# [Activity]
Copy the listing that follows exactly. Its pictures do not belong in the copy.

# [Records for the task]

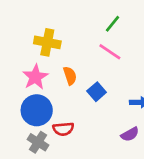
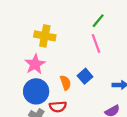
pink line: (110, 52) -> (96, 44), turned 36
orange semicircle: (70, 76) -> (65, 83), moved

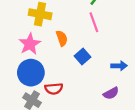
orange semicircle: (65, 83) -> (62, 38), moved

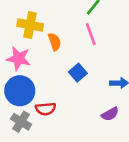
orange semicircle: (62, 38) -> (55, 42), moved
pink star: (30, 44) -> (18, 59), turned -30

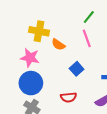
orange semicircle: (55, 42) -> (58, 44), turned 144
red semicircle: (46, 109) -> (68, 97), moved

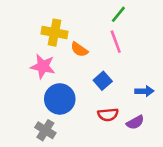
blue circle: (31, 83) -> (60, 99), moved
red semicircle: (68, 97) -> (108, 115), moved

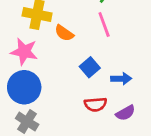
blue arrow: (144, 91) -> (121, 79), moved
blue circle: (60, 99) -> (24, 87), moved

# [Response]
pink line: (110, 52) -> (96, 44), turned 36
orange semicircle: (70, 76) -> (65, 83), moved

orange semicircle: (65, 83) -> (62, 38), moved

orange semicircle: (62, 38) -> (55, 42), moved
pink star: (30, 44) -> (18, 59), turned -30

orange semicircle: (55, 42) -> (58, 44), turned 144
red semicircle: (46, 109) -> (68, 97), moved

blue circle: (31, 83) -> (60, 99), moved
red semicircle: (68, 97) -> (108, 115), moved

blue arrow: (144, 91) -> (121, 79), moved
blue circle: (60, 99) -> (24, 87), moved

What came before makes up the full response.